TASK PROMPT = If a line in the material below has the word "green", copy it.
EXERCISE INPUT START
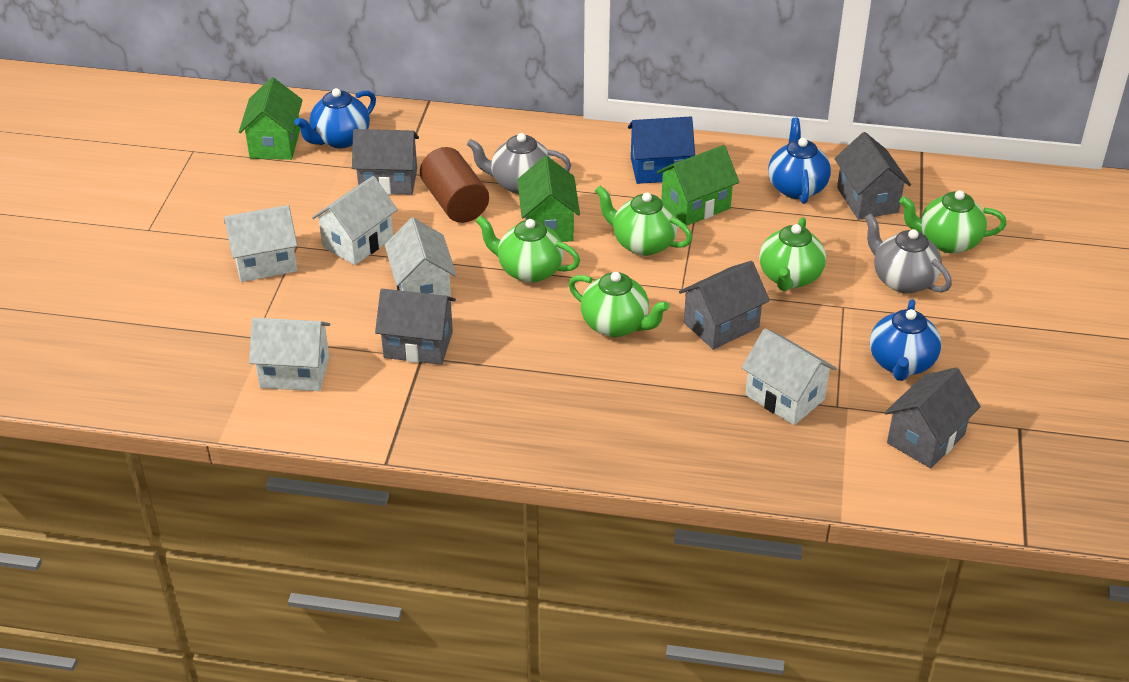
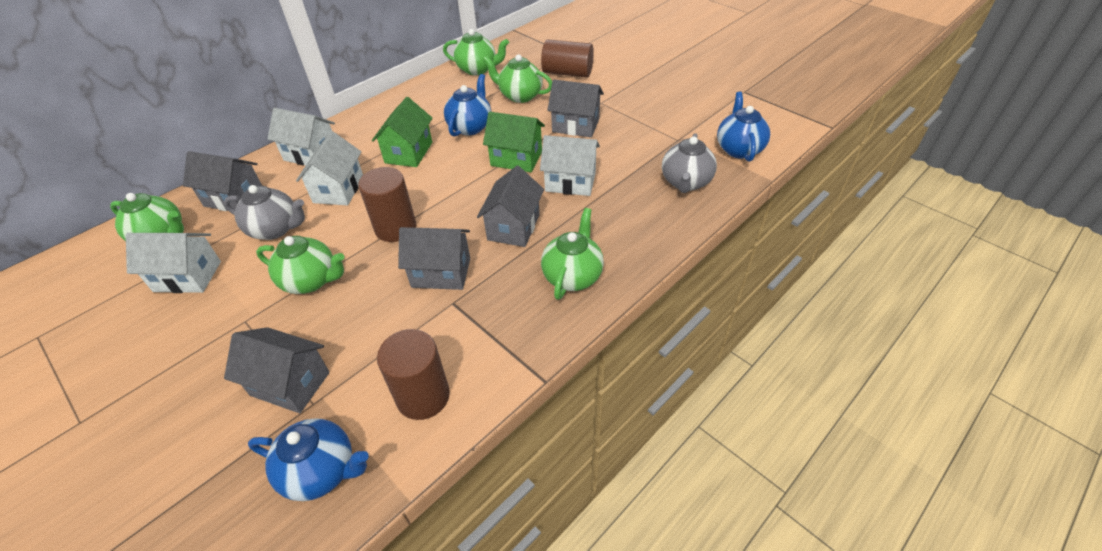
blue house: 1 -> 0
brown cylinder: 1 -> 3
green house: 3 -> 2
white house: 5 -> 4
EXERCISE INPUT END
EXERCISE INPUT START
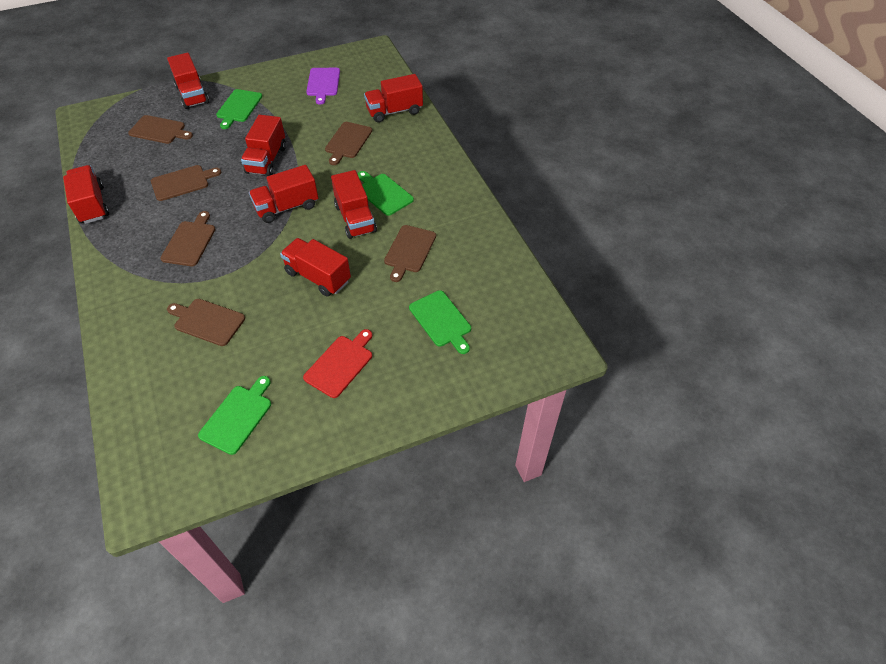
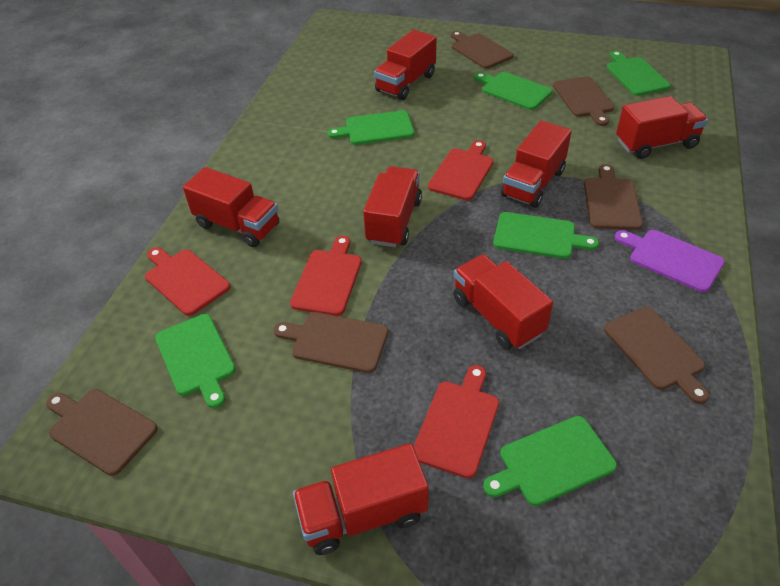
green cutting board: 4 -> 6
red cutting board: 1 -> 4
EXERCISE INPUT END
EXERCISE INPUT START
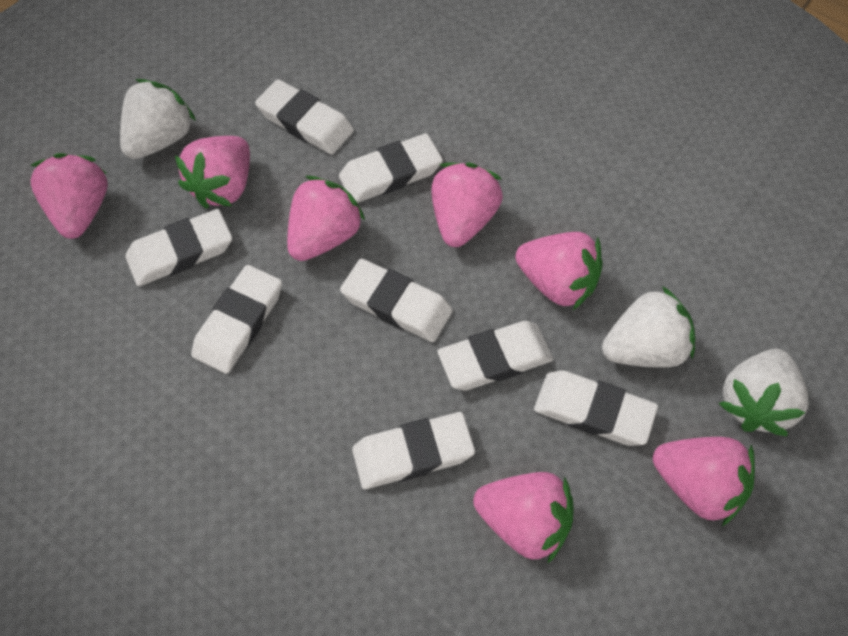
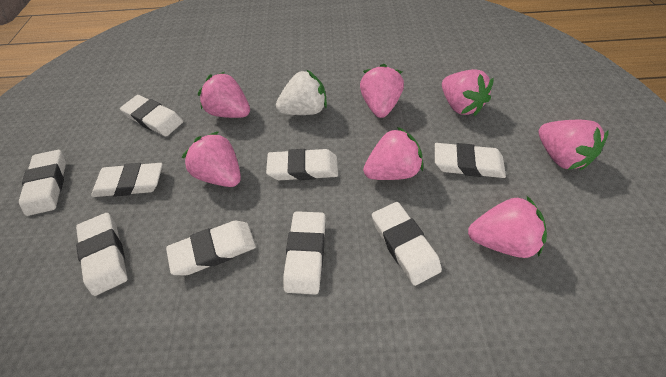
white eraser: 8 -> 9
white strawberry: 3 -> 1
EXERCISE INPUT END
OUTPUT FOR THIS TASK =
green house: 3 -> 2
green cutting board: 4 -> 6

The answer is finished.